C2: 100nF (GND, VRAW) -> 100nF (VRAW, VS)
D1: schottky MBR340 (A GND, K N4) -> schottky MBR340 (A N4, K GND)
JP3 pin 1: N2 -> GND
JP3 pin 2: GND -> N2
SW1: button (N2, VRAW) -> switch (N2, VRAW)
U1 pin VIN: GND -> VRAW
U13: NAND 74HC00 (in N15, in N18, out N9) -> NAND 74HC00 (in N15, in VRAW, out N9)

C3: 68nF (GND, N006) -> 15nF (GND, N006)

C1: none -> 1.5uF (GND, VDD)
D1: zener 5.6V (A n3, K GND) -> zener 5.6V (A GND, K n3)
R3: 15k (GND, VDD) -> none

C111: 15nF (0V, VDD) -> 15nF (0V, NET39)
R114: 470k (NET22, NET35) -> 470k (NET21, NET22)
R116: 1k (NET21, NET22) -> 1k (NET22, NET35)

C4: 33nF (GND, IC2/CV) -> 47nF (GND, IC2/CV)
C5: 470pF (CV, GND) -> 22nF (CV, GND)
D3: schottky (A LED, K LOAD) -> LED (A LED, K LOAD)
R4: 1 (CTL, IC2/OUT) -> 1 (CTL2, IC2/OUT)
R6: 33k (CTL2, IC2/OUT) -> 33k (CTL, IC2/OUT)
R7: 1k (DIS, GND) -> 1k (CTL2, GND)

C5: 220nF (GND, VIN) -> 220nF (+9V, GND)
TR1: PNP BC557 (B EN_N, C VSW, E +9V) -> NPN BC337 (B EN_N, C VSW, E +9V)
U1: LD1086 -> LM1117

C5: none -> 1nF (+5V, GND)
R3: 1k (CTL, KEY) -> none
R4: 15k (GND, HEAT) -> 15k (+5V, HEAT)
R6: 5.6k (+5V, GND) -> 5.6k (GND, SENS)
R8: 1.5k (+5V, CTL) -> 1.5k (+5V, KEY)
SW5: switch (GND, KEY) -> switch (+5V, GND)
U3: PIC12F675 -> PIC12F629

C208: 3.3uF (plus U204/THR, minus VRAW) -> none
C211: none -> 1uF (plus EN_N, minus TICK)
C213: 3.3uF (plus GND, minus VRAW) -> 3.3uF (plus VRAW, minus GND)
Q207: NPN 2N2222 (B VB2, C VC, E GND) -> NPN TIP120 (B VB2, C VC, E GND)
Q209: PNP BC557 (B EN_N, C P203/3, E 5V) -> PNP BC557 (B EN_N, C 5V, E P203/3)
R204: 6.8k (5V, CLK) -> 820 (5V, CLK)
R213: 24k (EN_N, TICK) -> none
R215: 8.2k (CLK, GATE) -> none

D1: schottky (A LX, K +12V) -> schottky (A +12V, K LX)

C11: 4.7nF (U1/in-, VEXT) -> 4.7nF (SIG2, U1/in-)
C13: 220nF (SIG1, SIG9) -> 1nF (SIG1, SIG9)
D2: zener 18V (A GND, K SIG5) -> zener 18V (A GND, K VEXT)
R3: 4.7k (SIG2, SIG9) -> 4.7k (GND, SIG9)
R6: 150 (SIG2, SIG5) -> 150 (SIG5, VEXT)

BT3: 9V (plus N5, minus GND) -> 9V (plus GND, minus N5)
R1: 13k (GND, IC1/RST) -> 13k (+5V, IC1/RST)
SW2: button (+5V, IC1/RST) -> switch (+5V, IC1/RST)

——

• **Task item**
From the records above, pull out every line containing the word "VEXT".

• **Answer**
C11: 4.7nF (U1/in-, VEXT) -> 4.7nF (SIG2, U1/in-)
D2: zener 18V (A GND, K SIG5) -> zener 18V (A GND, K VEXT)
R6: 150 (SIG2, SIG5) -> 150 (SIG5, VEXT)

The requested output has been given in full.